A word-for-word copy of the following listing is needed. Leave out its images.

#### [Recorded data]
╭──

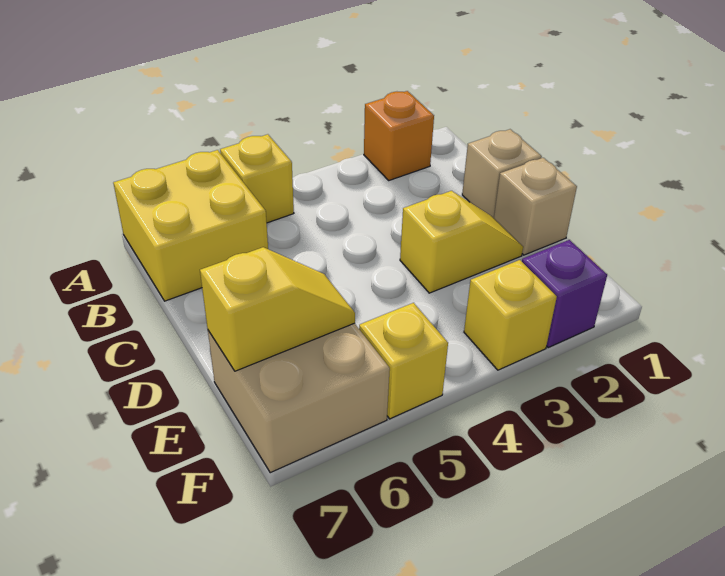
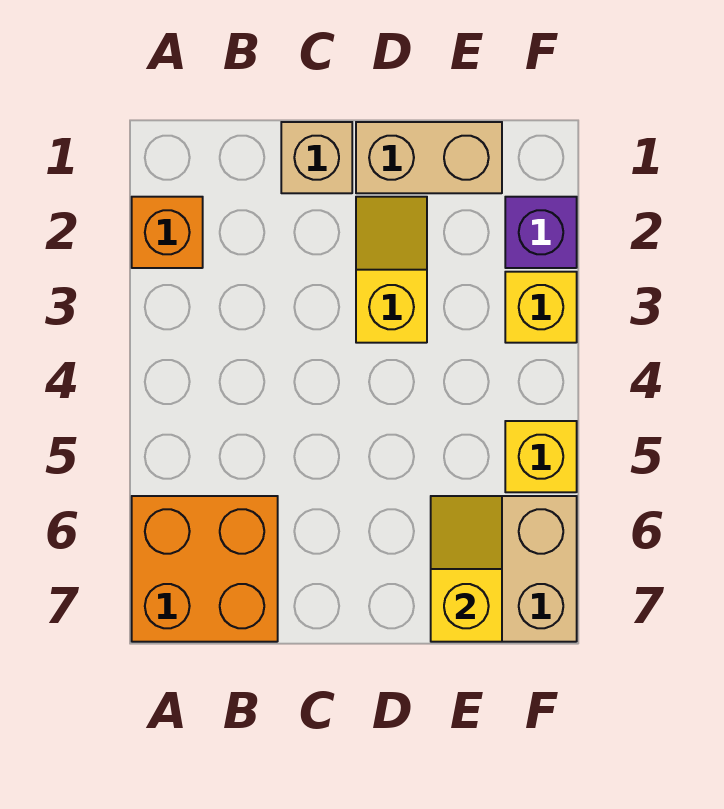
yellow brick A5 level 1 -> none
yellow brick A6:B7 level 1 -> orange brick A6:B7 level 1
tan brick D1 level 1 -> tan brick D1:E1 level 1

╰──

#### [Answer to this exercise]
yellow brick A5 level 1 -> none
yellow brick A6:B7 level 1 -> orange brick A6:B7 level 1
tan brick D1 level 1 -> tan brick D1:E1 level 1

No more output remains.